* _SUPPLIED MATERIAL_
• • • •

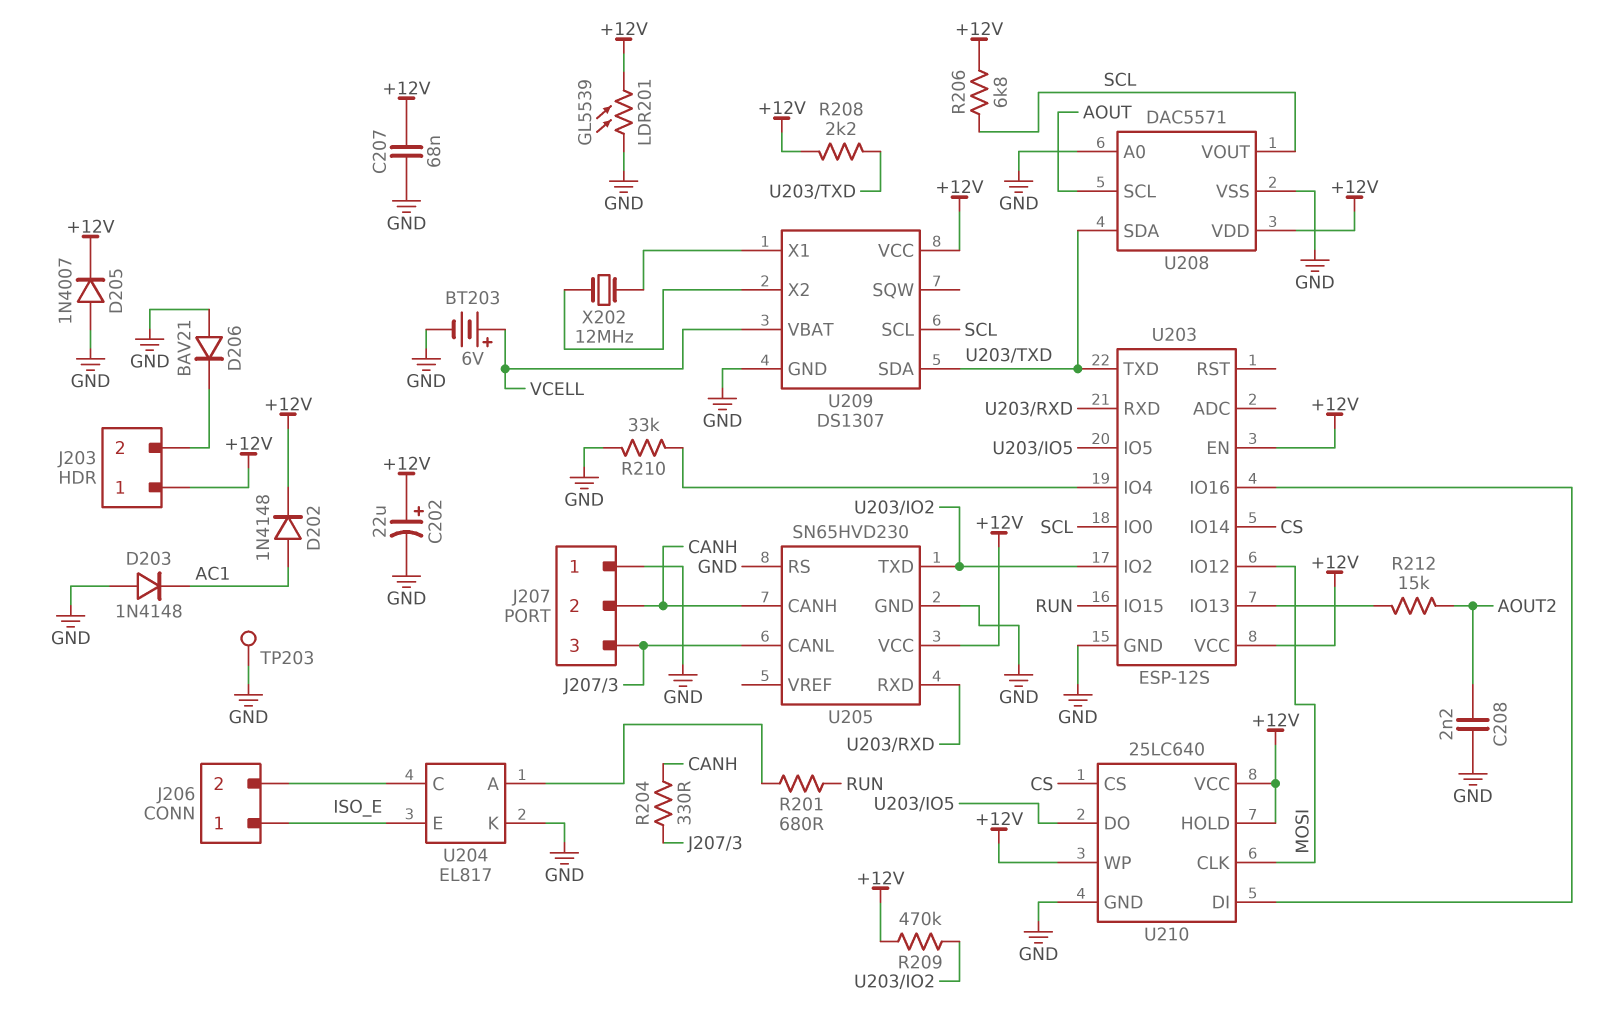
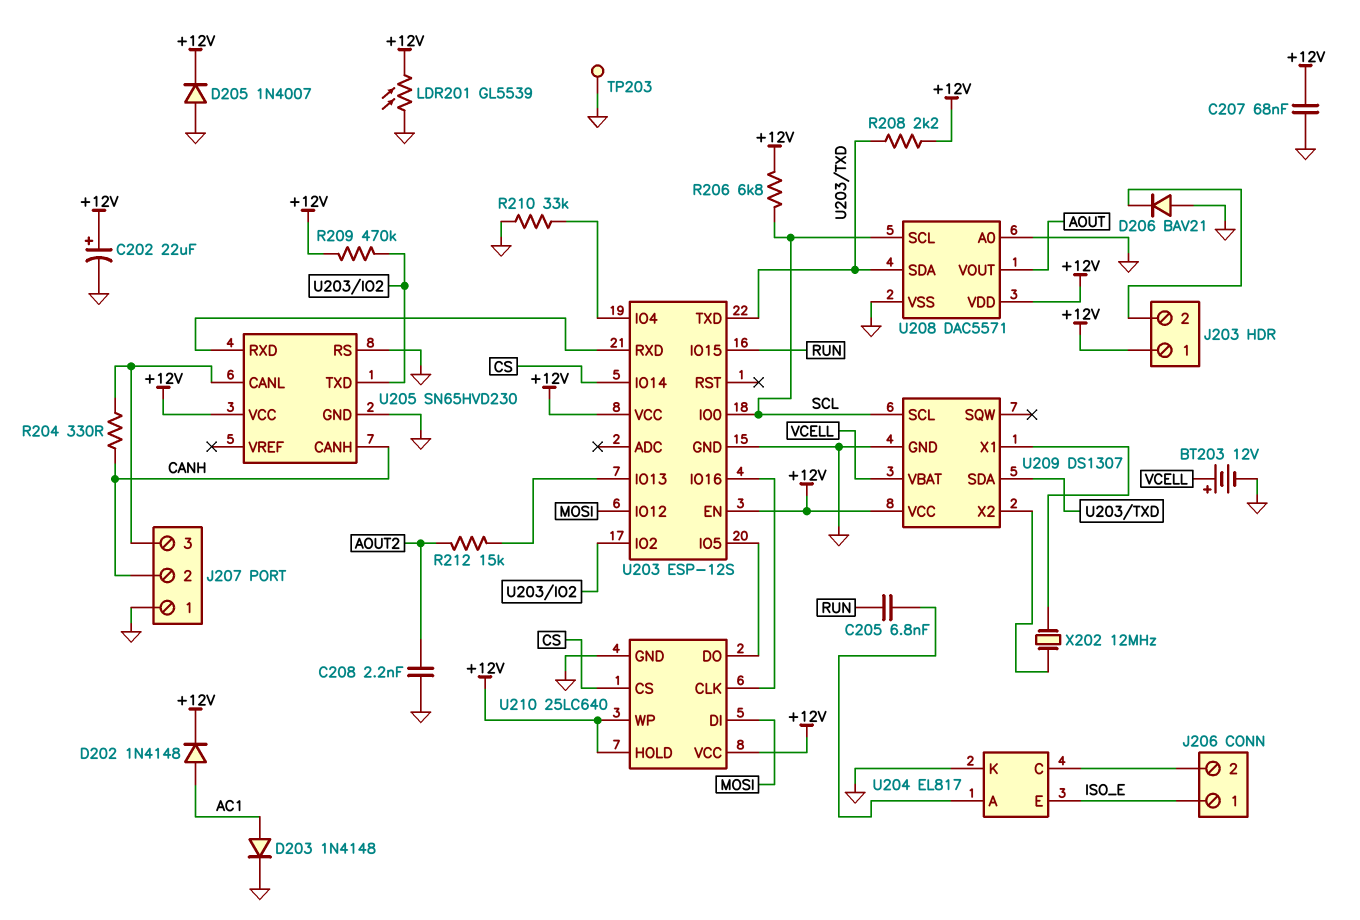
BT203: 6V (plus VCELL, minus GND) -> 12V (plus VCELL, minus GND)
C205: none -> 6.8nF (RUN, U204/A)
D203: diode 1N4148 (A GND, K AC1) -> diode 1N4148 (A AC1, K GND)
R201: 680 (RUN, U204/A) -> none
U208 pin SCL: AOUT -> SCL
U208 pin VOUT: SCL -> AOUT
U210 pin CLK: MOSI -> U203/IO16
U210 pin DI: U203/IO16 -> MOSI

• • • •

* _WORK REQUEST_
Print out every entry above without changing a word, and leave out the pictures.

* _YOUR SOLUTION_
BT203: 6V (plus VCELL, minus GND) -> 12V (plus VCELL, minus GND)
C205: none -> 6.8nF (RUN, U204/A)
D203: diode 1N4148 (A GND, K AC1) -> diode 1N4148 (A AC1, K GND)
R201: 680 (RUN, U204/A) -> none
U208 pin SCL: AOUT -> SCL
U208 pin VOUT: SCL -> AOUT
U210 pin CLK: MOSI -> U203/IO16
U210 pin DI: U203/IO16 -> MOSI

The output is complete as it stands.